From the line with "camera: 30 degrees right, 5 degrees up" through the line with "(508, 149) = (548, 227): black", repeat the entries verbatim, both end lines included, and add nothing.

EXERCISE INPUTS:
◆ ◆ ◆ ◆ ◆ ◆ ◆

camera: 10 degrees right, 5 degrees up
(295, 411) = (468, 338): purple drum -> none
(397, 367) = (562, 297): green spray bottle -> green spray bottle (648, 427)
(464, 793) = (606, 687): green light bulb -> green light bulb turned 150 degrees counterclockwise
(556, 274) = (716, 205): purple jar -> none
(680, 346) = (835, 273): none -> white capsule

◆ ◆ ◆ ◆ ◆ ◆ ◆

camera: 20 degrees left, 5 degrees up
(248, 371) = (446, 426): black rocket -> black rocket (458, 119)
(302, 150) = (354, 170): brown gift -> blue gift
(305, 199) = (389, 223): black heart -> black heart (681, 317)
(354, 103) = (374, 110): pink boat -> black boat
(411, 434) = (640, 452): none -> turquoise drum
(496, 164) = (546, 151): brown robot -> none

◆ ◆ ◆ ◆ ◆ ◆ ◆

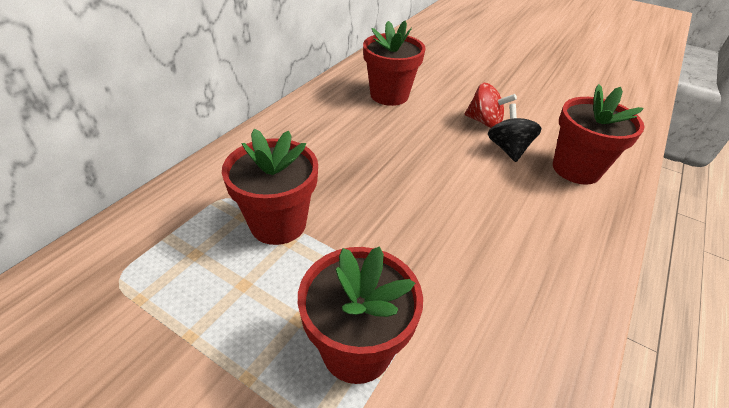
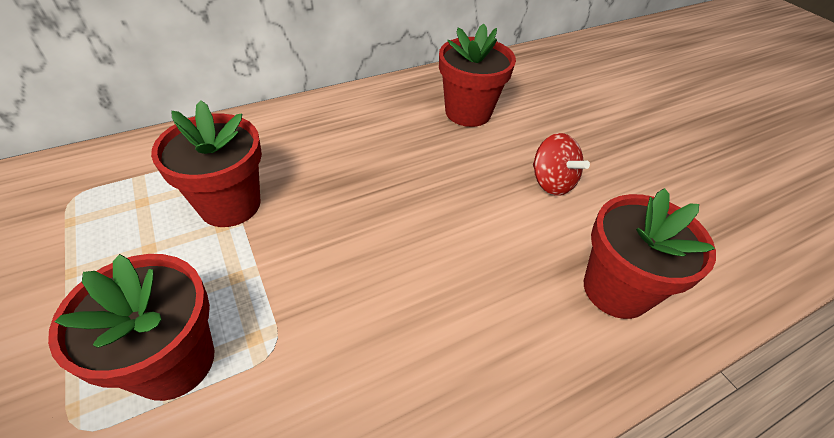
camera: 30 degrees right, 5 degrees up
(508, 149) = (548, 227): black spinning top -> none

◆ ◆ ◆ ◆ ◆ ◆ ◆

EXPECTED OUTPUT:
camera: 30 degrees right, 5 degrees up
(508, 149) = (548, 227): black spinning top -> none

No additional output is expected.